# [STORED DATA]
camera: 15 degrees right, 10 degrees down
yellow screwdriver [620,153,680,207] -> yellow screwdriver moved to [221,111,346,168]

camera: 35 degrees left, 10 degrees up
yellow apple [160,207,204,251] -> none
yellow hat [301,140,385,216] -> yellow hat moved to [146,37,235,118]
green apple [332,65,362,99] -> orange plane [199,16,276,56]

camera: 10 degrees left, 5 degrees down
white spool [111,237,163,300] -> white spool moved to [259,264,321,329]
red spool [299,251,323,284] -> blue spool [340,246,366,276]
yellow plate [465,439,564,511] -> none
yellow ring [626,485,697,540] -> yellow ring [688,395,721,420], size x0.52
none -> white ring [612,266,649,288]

...

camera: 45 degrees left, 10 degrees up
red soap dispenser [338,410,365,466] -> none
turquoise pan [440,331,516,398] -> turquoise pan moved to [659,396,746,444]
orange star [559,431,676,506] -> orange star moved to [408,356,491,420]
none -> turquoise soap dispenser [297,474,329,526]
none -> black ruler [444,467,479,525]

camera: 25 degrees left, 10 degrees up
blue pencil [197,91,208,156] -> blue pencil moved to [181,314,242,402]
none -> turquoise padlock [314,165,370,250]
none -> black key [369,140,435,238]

---

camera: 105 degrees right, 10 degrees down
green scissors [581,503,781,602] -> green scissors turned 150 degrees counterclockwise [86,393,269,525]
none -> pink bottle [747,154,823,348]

# [PROBLEM DETAILS]
Starting with the line above that holds "white spool [111,237,163,300]" and stopping with the line that holds "none -> white ring [612,266,649,288]", reproduce each line exactly, omitting all other lines.

# [OUTPUT OF THE TASK]
white spool [111,237,163,300] -> white spool moved to [259,264,321,329]
red spool [299,251,323,284] -> blue spool [340,246,366,276]
yellow plate [465,439,564,511] -> none
yellow ring [626,485,697,540] -> yellow ring [688,395,721,420], size x0.52
none -> white ring [612,266,649,288]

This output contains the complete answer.